▶ **Raw data**
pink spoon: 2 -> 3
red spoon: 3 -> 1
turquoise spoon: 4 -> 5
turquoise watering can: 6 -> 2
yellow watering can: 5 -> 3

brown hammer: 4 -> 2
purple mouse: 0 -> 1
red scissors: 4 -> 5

...

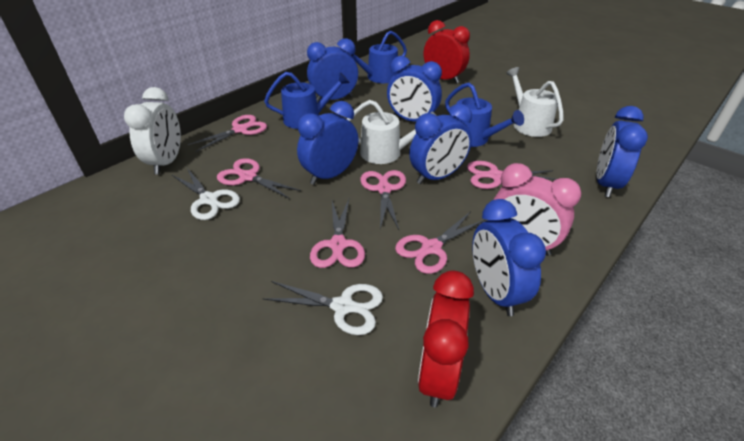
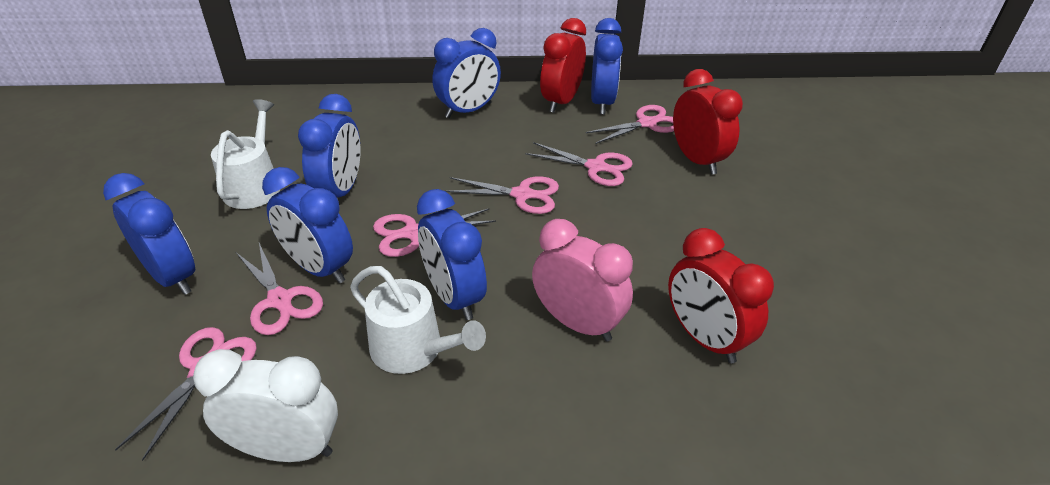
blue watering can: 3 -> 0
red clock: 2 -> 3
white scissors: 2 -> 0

▶ **What needs to be done**
Using the material above, transcribe exactly the lines from the line with "pink spoon: 2 -> 3" to the line with "red scissors: 4 -> 5"; both count, and nothing else goes in.

▶ **Answer to the exercise**
pink spoon: 2 -> 3
red spoon: 3 -> 1
turquoise spoon: 4 -> 5
turquoise watering can: 6 -> 2
yellow watering can: 5 -> 3

brown hammer: 4 -> 2
purple mouse: 0 -> 1
red scissors: 4 -> 5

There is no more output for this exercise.